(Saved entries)
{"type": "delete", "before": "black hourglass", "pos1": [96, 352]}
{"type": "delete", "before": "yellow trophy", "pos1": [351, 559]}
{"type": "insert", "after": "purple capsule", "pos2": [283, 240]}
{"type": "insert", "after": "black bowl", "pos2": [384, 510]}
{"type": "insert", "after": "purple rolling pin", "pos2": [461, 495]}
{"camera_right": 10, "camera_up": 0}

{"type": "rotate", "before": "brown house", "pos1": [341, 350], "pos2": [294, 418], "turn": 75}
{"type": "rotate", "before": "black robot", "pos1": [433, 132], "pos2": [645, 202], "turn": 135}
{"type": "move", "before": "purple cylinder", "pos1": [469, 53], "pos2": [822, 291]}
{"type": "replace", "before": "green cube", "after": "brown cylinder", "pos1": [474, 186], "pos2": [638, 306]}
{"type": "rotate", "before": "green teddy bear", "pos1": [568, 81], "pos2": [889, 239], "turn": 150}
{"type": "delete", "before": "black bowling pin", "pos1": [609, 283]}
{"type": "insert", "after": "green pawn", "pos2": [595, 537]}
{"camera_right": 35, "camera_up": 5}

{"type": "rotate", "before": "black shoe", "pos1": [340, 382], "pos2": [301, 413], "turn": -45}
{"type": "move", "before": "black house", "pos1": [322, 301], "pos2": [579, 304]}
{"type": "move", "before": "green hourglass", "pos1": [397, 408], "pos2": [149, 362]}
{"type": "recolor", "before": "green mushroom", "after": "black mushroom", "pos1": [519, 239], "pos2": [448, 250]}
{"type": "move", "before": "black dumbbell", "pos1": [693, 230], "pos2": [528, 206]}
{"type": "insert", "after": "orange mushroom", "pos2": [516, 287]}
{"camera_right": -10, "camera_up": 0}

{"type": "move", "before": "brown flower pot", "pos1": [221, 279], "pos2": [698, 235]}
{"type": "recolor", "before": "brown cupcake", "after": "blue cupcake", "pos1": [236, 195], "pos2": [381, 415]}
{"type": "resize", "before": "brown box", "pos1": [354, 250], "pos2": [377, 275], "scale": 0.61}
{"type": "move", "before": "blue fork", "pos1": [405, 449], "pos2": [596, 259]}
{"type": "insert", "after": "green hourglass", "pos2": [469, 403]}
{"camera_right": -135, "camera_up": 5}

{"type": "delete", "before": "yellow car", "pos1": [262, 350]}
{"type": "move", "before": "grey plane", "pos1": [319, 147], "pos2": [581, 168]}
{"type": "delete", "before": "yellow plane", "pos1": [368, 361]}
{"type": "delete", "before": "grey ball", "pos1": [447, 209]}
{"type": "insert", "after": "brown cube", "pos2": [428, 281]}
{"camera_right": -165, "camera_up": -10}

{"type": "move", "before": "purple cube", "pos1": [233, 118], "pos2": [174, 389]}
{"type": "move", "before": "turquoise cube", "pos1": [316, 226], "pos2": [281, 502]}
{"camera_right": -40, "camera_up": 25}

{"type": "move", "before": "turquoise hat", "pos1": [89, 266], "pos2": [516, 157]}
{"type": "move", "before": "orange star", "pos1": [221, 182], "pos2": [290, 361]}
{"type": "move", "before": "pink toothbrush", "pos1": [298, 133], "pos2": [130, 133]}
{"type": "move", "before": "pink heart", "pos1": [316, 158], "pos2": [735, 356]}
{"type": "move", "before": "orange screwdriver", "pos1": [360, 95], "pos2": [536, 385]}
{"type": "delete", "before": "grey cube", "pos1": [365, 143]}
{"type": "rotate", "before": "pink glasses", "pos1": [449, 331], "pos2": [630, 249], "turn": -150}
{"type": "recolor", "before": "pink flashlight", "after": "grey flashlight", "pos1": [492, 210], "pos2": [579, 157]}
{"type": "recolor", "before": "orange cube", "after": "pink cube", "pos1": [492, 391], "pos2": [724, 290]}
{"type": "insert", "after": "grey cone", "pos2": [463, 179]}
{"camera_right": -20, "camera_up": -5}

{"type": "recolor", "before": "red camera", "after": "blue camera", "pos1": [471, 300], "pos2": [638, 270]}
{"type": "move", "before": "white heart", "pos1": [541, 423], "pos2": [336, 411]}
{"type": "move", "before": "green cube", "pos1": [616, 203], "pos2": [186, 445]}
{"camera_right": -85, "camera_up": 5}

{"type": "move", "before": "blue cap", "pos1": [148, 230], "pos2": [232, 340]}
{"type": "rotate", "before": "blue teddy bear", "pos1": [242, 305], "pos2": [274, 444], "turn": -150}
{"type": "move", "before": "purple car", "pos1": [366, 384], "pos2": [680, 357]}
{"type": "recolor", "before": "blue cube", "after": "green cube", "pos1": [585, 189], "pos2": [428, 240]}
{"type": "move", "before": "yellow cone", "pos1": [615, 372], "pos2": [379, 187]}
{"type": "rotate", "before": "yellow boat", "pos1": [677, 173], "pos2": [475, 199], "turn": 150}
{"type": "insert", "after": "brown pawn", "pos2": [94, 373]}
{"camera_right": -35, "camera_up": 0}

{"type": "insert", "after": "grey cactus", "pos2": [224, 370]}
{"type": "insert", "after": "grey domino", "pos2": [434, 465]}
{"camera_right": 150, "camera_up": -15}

▶ **WORK TO COMPLETE**
Give back all of the entries exactly as written.

▶ **SOLUTION FOR THIS TASK**
{"type": "delete", "before": "black hourglass", "pos1": [96, 352]}
{"type": "delete", "before": "yellow trophy", "pos1": [351, 559]}
{"type": "insert", "after": "purple capsule", "pos2": [283, 240]}
{"type": "insert", "after": "black bowl", "pos2": [384, 510]}
{"type": "insert", "after": "purple rolling pin", "pos2": [461, 495]}
{"camera_right": 10, "camera_up": 0}

{"type": "rotate", "before": "brown house", "pos1": [341, 350], "pos2": [294, 418], "turn": 75}
{"type": "rotate", "before": "black robot", "pos1": [433, 132], "pos2": [645, 202], "turn": 135}
{"type": "move", "before": "purple cylinder", "pos1": [469, 53], "pos2": [822, 291]}
{"type": "replace", "before": "green cube", "after": "brown cylinder", "pos1": [474, 186], "pos2": [638, 306]}
{"type": "rotate", "before": "green teddy bear", "pos1": [568, 81], "pos2": [889, 239], "turn": 150}
{"type": "delete", "before": "black bowling pin", "pos1": [609, 283]}
{"type": "insert", "after": "green pawn", "pos2": [595, 537]}
{"camera_right": 35, "camera_up": 5}

{"type": "rotate", "before": "black shoe", "pos1": [340, 382], "pos2": [301, 413], "turn": -45}
{"type": "move", "before": "black house", "pos1": [322, 301], "pos2": [579, 304]}
{"type": "move", "before": "green hourglass", "pos1": [397, 408], "pos2": [149, 362]}
{"type": "recolor", "before": "green mushroom", "after": "black mushroom", "pos1": [519, 239], "pos2": [448, 250]}
{"type": "move", "before": "black dumbbell", "pos1": [693, 230], "pos2": [528, 206]}
{"type": "insert", "after": "orange mushroom", "pos2": [516, 287]}
{"camera_right": -10, "camera_up": 0}

{"type": "move", "before": "brown flower pot", "pos1": [221, 279], "pos2": [698, 235]}
{"type": "recolor", "before": "brown cupcake", "after": "blue cupcake", "pos1": [236, 195], "pos2": [381, 415]}
{"type": "resize", "before": "brown box", "pos1": [354, 250], "pos2": [377, 275], "scale": 0.61}
{"type": "move", "before": "blue fork", "pos1": [405, 449], "pos2": [596, 259]}
{"type": "insert", "after": "green hourglass", "pos2": [469, 403]}
{"camera_right": -135, "camera_up": 5}

{"type": "delete", "before": "yellow car", "pos1": [262, 350]}
{"type": "move", "before": "grey plane", "pos1": [319, 147], "pos2": [581, 168]}
{"type": "delete", "before": "yellow plane", "pos1": [368, 361]}
{"type": "delete", "before": "grey ball", "pos1": [447, 209]}
{"type": "insert", "after": "brown cube", "pos2": [428, 281]}
{"camera_right": -165, "camera_up": -10}

{"type": "move", "before": "purple cube", "pos1": [233, 118], "pos2": [174, 389]}
{"type": "move", "before": "turquoise cube", "pos1": [316, 226], "pos2": [281, 502]}
{"camera_right": -40, "camera_up": 25}

{"type": "move", "before": "turquoise hat", "pos1": [89, 266], "pos2": [516, 157]}
{"type": "move", "before": "orange star", "pos1": [221, 182], "pos2": [290, 361]}
{"type": "move", "before": "pink toothbrush", "pos1": [298, 133], "pos2": [130, 133]}
{"type": "move", "before": "pink heart", "pos1": [316, 158], "pos2": [735, 356]}
{"type": "move", "before": "orange screwdriver", "pos1": [360, 95], "pos2": [536, 385]}
{"type": "delete", "before": "grey cube", "pos1": [365, 143]}
{"type": "rotate", "before": "pink glasses", "pos1": [449, 331], "pos2": [630, 249], "turn": -150}
{"type": "recolor", "before": "pink flashlight", "after": "grey flashlight", "pos1": [492, 210], "pos2": [579, 157]}
{"type": "recolor", "before": "orange cube", "after": "pink cube", "pos1": [492, 391], "pos2": [724, 290]}
{"type": "insert", "after": "grey cone", "pos2": [463, 179]}
{"camera_right": -20, "camera_up": -5}

{"type": "recolor", "before": "red camera", "after": "blue camera", "pos1": [471, 300], "pos2": [638, 270]}
{"type": "move", "before": "white heart", "pos1": [541, 423], "pos2": [336, 411]}
{"type": "move", "before": "green cube", "pos1": [616, 203], "pos2": [186, 445]}
{"camera_right": -85, "camera_up": 5}

{"type": "move", "before": "blue cap", "pos1": [148, 230], "pos2": [232, 340]}
{"type": "rotate", "before": "blue teddy bear", "pos1": [242, 305], "pos2": [274, 444], "turn": -150}
{"type": "move", "before": "purple car", "pos1": [366, 384], "pos2": [680, 357]}
{"type": "recolor", "before": "blue cube", "after": "green cube", "pos1": [585, 189], "pos2": [428, 240]}
{"type": "move", "before": "yellow cone", "pos1": [615, 372], "pos2": [379, 187]}
{"type": "rotate", "before": "yellow boat", "pos1": [677, 173], "pos2": [475, 199], "turn": 150}
{"type": "insert", "after": "brown pawn", "pos2": [94, 373]}
{"camera_right": -35, "camera_up": 0}

{"type": "insert", "after": "grey cactus", "pos2": [224, 370]}
{"type": "insert", "after": "grey domino", "pos2": [434, 465]}
{"camera_right": 150, "camera_up": -15}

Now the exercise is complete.